▶ [EXERCISE]: Repeat the records below exactly from the line containing "R15: 4.7k (+3V3, CN2/1)" to the line containing "S1: none -> switch (AGND, U1/RB4)", taking in both of those lines. Drop the pictures.

Start of INPUT

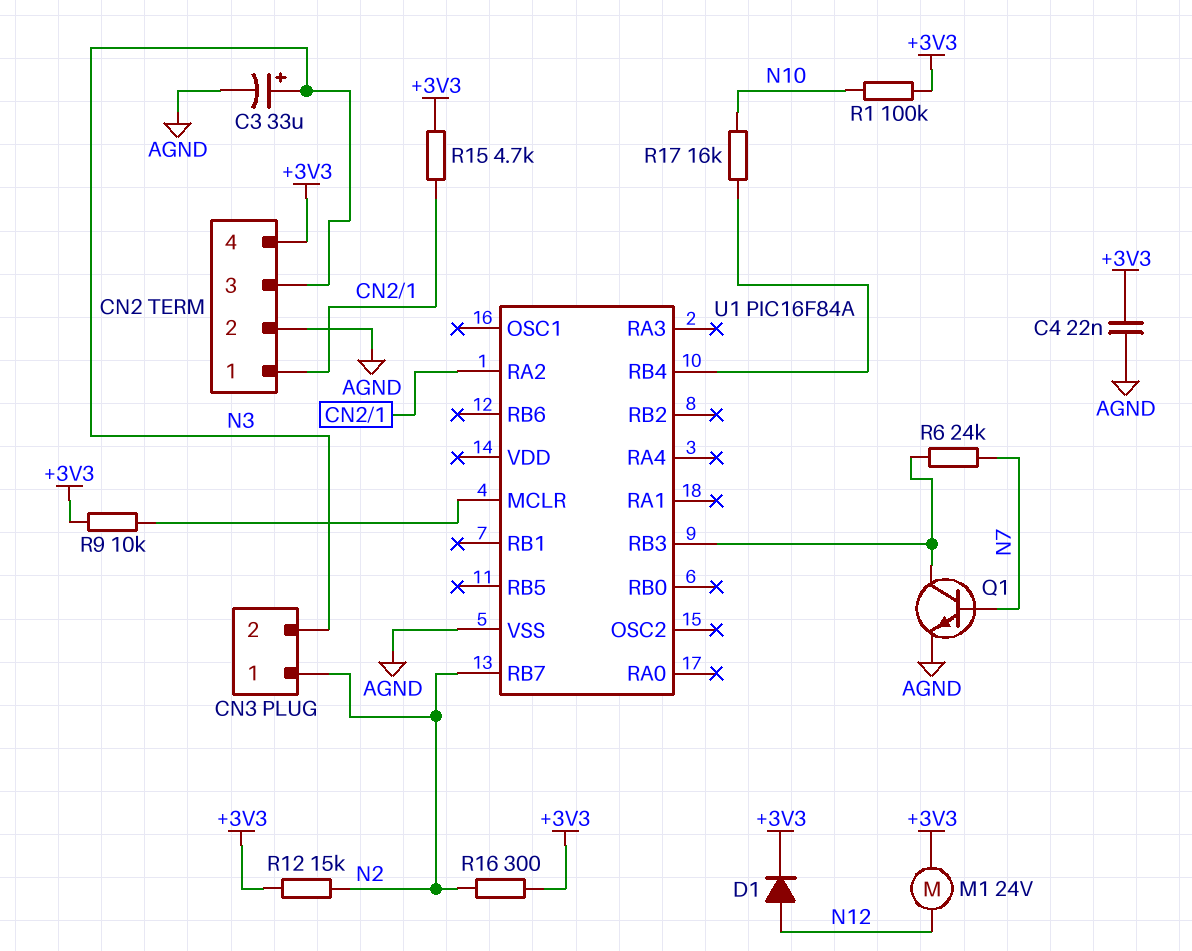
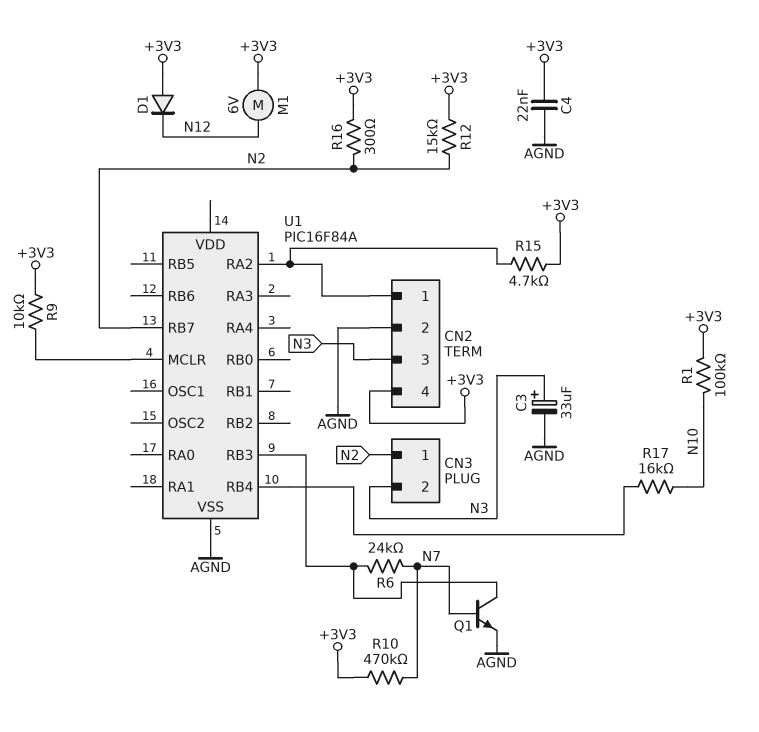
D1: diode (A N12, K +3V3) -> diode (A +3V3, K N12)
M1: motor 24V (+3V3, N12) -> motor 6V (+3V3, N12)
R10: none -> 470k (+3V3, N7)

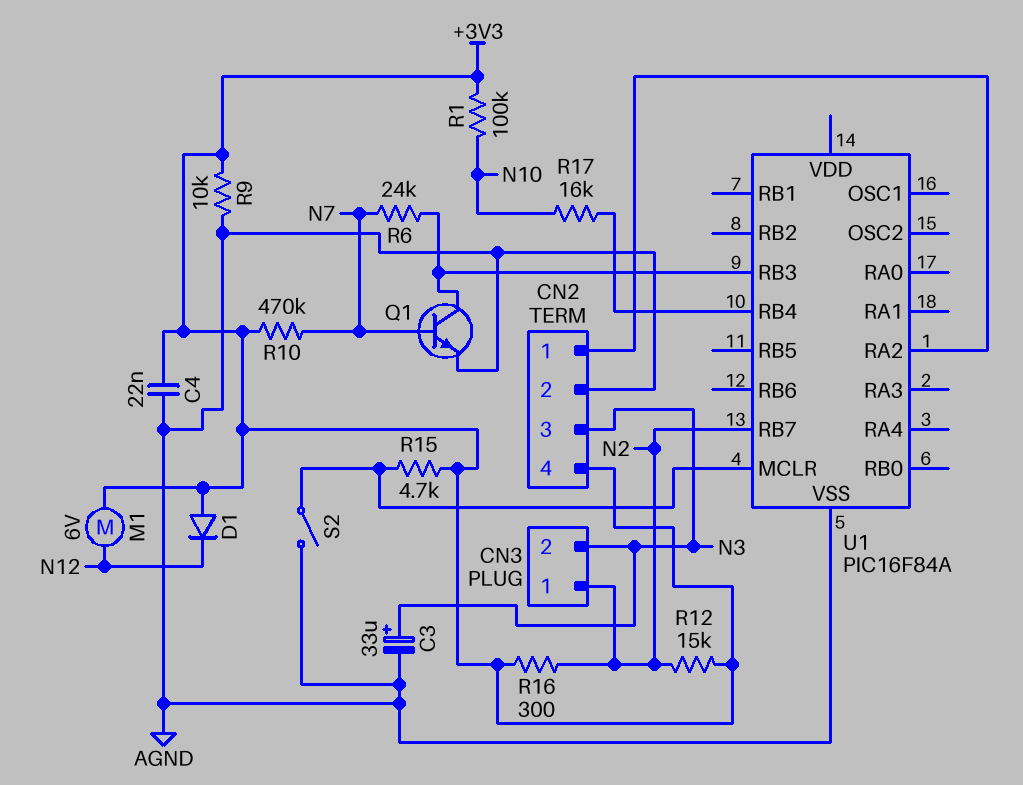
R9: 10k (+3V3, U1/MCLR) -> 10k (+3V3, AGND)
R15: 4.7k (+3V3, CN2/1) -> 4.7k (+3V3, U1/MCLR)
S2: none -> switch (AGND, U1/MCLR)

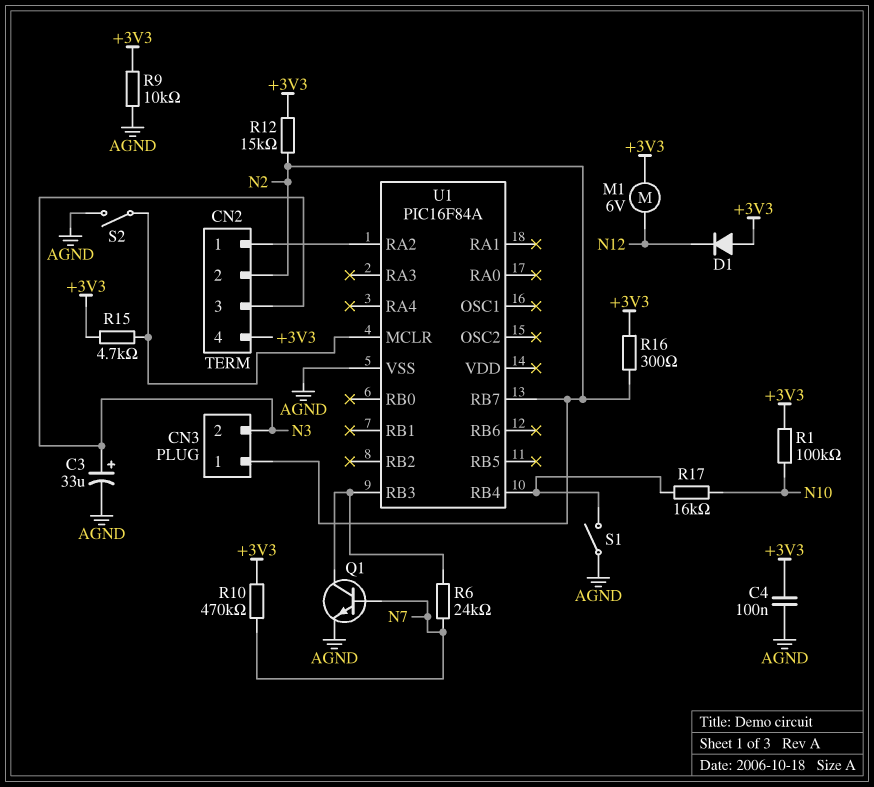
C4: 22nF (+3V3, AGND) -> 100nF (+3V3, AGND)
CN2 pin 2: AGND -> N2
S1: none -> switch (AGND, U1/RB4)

End of INPUT
Start of INPUT

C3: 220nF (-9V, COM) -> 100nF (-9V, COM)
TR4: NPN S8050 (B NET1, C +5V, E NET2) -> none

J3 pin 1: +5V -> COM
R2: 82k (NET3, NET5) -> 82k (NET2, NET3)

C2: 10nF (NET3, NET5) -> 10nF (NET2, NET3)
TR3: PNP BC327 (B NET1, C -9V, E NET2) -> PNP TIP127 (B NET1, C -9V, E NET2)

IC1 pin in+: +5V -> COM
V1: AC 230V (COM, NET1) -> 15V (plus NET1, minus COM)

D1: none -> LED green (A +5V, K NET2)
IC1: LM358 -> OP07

End of INPUT

▶ [RESPONSE TO THIS EXERCISE]:
R15: 4.7k (+3V3, CN2/1) -> 4.7k (+3V3, U1/MCLR)
S2: none -> switch (AGND, U1/MCLR)

C4: 22nF (+3V3, AGND) -> 100nF (+3V3, AGND)
CN2 pin 2: AGND -> N2
S1: none -> switch (AGND, U1/RB4)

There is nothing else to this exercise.